Which lines in the records below contain the word "grace"? Pick out each of those lines in full.

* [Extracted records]

%%

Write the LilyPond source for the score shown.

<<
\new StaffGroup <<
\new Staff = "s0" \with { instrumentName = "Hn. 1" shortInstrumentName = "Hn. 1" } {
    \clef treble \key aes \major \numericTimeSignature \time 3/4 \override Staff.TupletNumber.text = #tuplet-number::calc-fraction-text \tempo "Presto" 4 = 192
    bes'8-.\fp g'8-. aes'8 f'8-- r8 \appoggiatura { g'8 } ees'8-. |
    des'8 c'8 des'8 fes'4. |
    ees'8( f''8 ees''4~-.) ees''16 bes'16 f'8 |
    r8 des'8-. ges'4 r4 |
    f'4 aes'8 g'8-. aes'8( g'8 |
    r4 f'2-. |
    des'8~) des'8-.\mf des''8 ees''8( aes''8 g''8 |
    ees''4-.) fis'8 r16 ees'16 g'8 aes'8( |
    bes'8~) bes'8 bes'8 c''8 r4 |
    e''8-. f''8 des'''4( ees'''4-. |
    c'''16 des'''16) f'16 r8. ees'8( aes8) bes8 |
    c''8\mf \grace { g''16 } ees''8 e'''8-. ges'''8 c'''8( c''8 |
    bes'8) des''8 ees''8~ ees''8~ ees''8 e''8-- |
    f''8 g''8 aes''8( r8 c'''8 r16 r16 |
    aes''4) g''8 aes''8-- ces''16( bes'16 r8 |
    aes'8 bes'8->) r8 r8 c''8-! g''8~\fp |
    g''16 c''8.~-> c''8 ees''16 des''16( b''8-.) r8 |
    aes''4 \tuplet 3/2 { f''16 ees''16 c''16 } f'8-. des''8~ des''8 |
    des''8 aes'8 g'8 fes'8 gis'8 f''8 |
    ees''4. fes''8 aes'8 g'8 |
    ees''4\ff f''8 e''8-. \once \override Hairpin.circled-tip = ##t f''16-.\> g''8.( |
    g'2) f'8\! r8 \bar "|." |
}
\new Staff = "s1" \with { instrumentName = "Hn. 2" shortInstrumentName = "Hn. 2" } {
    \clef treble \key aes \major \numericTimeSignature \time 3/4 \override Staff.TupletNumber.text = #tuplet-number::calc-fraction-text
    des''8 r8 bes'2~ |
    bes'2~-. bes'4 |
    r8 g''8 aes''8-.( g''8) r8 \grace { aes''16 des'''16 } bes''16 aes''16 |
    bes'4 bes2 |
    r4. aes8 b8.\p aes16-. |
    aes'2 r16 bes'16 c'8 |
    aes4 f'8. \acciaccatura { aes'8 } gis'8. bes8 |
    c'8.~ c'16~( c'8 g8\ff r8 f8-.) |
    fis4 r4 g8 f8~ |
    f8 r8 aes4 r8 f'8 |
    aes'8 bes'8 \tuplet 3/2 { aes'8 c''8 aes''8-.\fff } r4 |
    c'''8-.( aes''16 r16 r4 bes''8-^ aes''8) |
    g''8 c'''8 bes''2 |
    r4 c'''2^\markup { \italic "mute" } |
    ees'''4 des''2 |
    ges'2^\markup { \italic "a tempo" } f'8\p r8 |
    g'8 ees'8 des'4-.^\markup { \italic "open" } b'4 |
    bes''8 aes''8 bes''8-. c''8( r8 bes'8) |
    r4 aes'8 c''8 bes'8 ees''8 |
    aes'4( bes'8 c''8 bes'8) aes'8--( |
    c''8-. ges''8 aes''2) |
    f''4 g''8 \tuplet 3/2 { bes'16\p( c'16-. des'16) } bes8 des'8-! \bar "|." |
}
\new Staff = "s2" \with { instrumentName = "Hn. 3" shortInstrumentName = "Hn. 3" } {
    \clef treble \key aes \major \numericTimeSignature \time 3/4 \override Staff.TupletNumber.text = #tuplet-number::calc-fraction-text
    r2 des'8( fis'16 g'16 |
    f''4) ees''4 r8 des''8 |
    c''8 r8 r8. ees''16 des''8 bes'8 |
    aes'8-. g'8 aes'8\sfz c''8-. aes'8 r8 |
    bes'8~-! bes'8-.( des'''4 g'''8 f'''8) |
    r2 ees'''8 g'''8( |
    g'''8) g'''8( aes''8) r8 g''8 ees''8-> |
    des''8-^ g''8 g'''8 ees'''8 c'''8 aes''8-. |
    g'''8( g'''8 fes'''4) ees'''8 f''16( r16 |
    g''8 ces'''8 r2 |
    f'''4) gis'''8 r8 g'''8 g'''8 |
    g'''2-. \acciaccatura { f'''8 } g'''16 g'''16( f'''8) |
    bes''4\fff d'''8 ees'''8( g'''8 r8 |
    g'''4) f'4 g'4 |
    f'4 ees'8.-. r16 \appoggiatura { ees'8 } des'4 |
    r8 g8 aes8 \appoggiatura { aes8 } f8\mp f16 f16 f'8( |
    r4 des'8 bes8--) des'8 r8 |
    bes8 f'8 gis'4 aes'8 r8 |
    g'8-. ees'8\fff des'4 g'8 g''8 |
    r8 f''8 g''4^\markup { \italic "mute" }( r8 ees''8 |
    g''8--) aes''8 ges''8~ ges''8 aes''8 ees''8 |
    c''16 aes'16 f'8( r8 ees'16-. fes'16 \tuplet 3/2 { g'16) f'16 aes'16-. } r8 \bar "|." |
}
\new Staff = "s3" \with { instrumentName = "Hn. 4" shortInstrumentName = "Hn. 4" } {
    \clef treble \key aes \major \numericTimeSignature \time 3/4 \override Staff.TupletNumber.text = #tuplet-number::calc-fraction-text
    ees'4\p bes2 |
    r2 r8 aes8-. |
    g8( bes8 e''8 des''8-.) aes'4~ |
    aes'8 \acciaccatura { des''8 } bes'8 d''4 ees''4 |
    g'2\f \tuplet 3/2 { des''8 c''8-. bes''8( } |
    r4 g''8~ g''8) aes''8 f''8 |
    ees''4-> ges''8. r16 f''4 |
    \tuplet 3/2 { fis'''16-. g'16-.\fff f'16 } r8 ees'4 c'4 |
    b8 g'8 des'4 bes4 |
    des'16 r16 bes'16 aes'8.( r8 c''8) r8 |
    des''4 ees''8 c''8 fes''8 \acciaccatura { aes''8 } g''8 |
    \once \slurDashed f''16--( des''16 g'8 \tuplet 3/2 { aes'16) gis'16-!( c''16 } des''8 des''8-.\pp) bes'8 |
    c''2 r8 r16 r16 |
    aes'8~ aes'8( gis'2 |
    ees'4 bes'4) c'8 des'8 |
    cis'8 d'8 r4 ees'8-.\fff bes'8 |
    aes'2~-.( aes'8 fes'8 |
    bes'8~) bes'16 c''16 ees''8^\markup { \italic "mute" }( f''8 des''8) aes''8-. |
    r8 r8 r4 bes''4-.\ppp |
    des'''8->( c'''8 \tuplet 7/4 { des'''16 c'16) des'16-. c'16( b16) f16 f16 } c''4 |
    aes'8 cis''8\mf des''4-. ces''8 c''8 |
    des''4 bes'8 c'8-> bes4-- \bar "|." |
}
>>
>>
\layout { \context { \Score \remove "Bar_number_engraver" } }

%%

* [Full answer]
    c''8\mf \grace { g''16 } ees''8 e'''8-. ges'''8 c'''8( c''8 |
    r8 g''8 aes''8-.( g''8) r8 \grace { aes''16 des'''16 } bes''16 aes''16 |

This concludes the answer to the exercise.